What to do | Please copy each line below that contains the string "blue".
*** Data listing ***
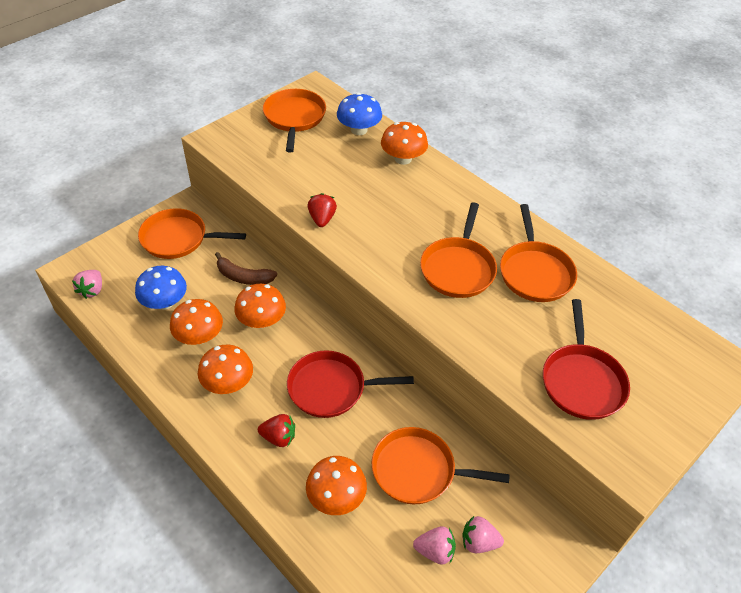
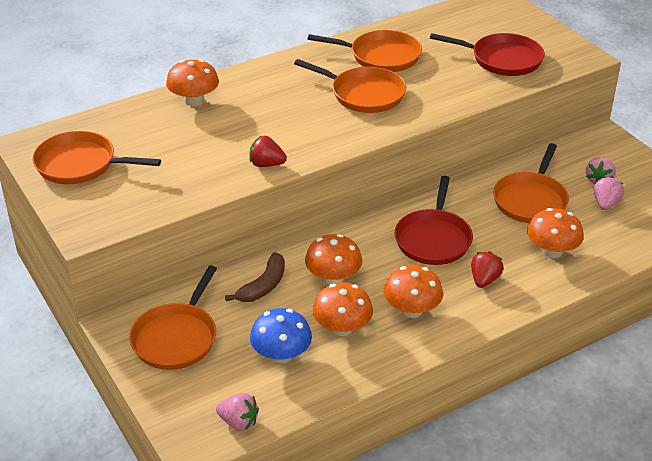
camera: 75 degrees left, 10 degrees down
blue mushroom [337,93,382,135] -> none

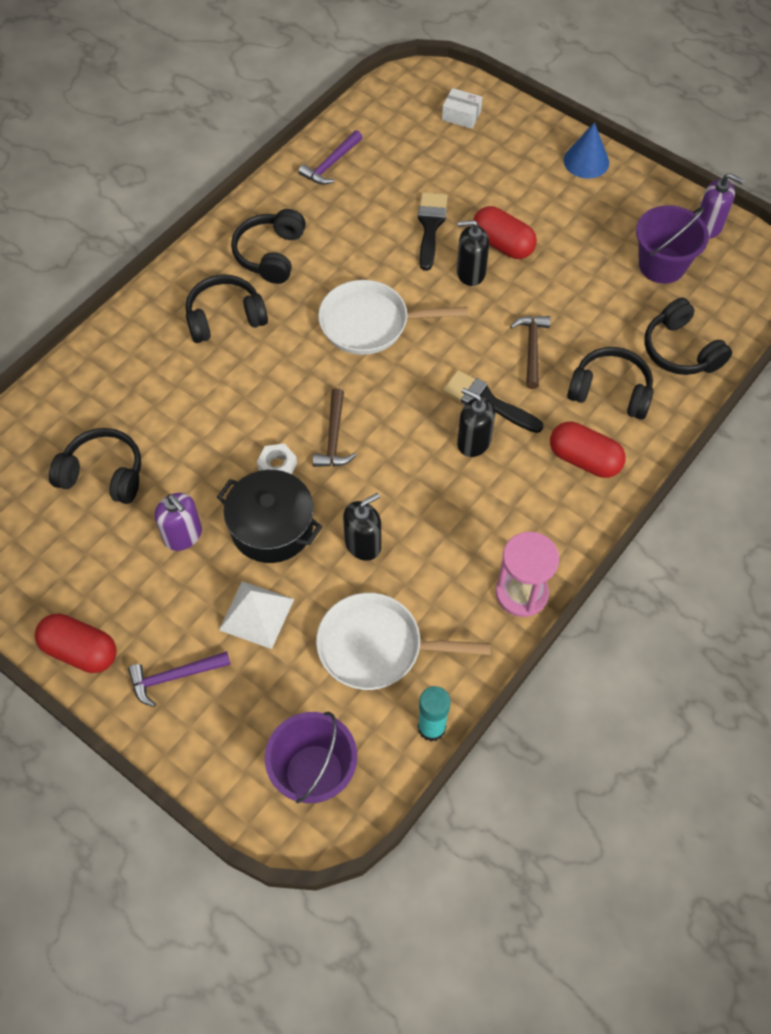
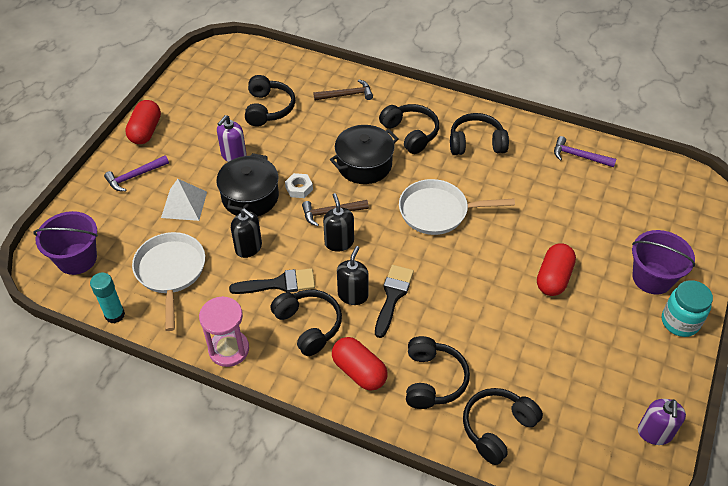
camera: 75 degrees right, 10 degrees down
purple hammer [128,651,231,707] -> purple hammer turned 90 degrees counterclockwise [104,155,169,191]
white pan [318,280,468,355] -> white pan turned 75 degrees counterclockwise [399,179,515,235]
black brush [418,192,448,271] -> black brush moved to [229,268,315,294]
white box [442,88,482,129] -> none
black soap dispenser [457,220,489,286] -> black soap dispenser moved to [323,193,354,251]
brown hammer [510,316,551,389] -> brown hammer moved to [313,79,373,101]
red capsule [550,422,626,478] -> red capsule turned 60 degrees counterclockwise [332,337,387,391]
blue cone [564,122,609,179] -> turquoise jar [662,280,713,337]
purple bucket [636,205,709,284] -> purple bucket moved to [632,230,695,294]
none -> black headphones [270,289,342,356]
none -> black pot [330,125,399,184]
*** End of Data listing ***
Worked solution |
blue mushroom [337,93,382,135] -> none
blue cone [564,122,609,179] -> turquoise jar [662,280,713,337]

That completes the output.